◆ Problem details
The required output is the exact run of lines below that opens at the line with "white screwdriver: 4 -> 3" and closes at the line with "orange rocket: 5 -> 4".

-------- Provided records

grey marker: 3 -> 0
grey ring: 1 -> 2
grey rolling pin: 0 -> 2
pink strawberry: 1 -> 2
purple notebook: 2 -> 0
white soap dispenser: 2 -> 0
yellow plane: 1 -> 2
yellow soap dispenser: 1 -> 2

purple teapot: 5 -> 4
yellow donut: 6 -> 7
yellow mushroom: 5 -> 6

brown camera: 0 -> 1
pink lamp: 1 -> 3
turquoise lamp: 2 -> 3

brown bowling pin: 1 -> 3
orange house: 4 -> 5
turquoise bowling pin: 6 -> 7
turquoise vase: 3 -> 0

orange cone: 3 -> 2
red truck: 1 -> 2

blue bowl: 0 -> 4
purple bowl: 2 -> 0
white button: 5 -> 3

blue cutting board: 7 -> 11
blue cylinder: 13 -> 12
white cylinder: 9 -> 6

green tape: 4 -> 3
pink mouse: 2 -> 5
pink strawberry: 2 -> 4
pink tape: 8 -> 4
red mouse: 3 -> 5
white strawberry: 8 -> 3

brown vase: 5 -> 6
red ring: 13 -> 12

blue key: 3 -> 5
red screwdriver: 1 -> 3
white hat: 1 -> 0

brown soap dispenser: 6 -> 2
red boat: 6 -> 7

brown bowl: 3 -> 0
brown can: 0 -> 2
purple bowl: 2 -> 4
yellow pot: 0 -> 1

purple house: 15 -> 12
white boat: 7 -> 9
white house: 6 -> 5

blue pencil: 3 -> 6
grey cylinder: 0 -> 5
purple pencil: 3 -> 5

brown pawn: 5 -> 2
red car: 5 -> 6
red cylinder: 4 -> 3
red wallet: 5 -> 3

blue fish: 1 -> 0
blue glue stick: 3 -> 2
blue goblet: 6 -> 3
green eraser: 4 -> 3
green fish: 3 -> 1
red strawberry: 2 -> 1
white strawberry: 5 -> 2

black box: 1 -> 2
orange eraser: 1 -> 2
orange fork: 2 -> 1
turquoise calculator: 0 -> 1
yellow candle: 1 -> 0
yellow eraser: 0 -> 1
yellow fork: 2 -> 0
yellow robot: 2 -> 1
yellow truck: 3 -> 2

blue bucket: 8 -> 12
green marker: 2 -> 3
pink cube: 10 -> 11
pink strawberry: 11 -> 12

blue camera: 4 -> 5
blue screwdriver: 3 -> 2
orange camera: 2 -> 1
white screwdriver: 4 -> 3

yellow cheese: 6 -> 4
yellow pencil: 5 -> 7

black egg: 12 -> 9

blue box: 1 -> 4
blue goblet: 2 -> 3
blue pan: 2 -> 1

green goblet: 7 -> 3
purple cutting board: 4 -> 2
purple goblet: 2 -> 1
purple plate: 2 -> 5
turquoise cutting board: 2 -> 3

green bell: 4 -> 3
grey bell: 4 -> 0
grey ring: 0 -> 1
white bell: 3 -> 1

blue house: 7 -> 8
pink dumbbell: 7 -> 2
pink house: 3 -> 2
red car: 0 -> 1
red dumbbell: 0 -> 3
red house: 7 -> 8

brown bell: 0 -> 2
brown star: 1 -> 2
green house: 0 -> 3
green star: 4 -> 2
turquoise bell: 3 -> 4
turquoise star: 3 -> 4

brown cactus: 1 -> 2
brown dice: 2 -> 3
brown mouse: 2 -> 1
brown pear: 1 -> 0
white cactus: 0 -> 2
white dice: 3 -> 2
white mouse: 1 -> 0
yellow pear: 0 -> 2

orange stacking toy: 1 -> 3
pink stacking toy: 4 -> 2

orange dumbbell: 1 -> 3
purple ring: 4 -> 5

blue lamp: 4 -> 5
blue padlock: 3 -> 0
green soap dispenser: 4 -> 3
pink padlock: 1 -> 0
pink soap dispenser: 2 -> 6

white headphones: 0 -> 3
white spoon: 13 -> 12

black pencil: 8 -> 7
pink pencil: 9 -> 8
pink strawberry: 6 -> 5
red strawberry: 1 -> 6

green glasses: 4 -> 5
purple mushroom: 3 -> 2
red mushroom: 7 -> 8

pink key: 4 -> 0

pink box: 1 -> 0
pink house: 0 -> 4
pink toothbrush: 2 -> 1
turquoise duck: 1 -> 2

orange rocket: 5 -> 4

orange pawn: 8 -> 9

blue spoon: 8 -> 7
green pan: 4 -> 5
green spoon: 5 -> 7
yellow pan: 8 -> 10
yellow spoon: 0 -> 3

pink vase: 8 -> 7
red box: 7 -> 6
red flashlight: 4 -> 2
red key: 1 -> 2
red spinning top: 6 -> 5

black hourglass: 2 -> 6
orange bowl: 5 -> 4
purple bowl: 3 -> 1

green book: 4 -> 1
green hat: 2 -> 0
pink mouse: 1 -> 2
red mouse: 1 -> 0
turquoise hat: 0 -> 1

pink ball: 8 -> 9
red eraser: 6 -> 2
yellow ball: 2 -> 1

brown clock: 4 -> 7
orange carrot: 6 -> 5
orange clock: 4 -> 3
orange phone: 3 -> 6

----------------

◆ Your solution
white screwdriver: 4 -> 3

yellow cheese: 6 -> 4
yellow pencil: 5 -> 7

black egg: 12 -> 9

blue box: 1 -> 4
blue goblet: 2 -> 3
blue pan: 2 -> 1

green goblet: 7 -> 3
purple cutting board: 4 -> 2
purple goblet: 2 -> 1
purple plate: 2 -> 5
turquoise cutting board: 2 -> 3

green bell: 4 -> 3
grey bell: 4 -> 0
grey ring: 0 -> 1
white bell: 3 -> 1

blue house: 7 -> 8
pink dumbbell: 7 -> 2
pink house: 3 -> 2
red car: 0 -> 1
red dumbbell: 0 -> 3
red house: 7 -> 8

brown bell: 0 -> 2
brown star: 1 -> 2
green house: 0 -> 3
green star: 4 -> 2
turquoise bell: 3 -> 4
turquoise star: 3 -> 4

brown cactus: 1 -> 2
brown dice: 2 -> 3
brown mouse: 2 -> 1
brown pear: 1 -> 0
white cactus: 0 -> 2
white dice: 3 -> 2
white mouse: 1 -> 0
yellow pear: 0 -> 2

orange stacking toy: 1 -> 3
pink stacking toy: 4 -> 2

orange dumbbell: 1 -> 3
purple ring: 4 -> 5

blue lamp: 4 -> 5
blue padlock: 3 -> 0
green soap dispenser: 4 -> 3
pink padlock: 1 -> 0
pink soap dispenser: 2 -> 6

white headphones: 0 -> 3
white spoon: 13 -> 12

black pencil: 8 -> 7
pink pencil: 9 -> 8
pink strawberry: 6 -> 5
red strawberry: 1 -> 6

green glasses: 4 -> 5
purple mushroom: 3 -> 2
red mushroom: 7 -> 8

pink key: 4 -> 0

pink box: 1 -> 0
pink house: 0 -> 4
pink toothbrush: 2 -> 1
turquoise duck: 1 -> 2

orange rocket: 5 -> 4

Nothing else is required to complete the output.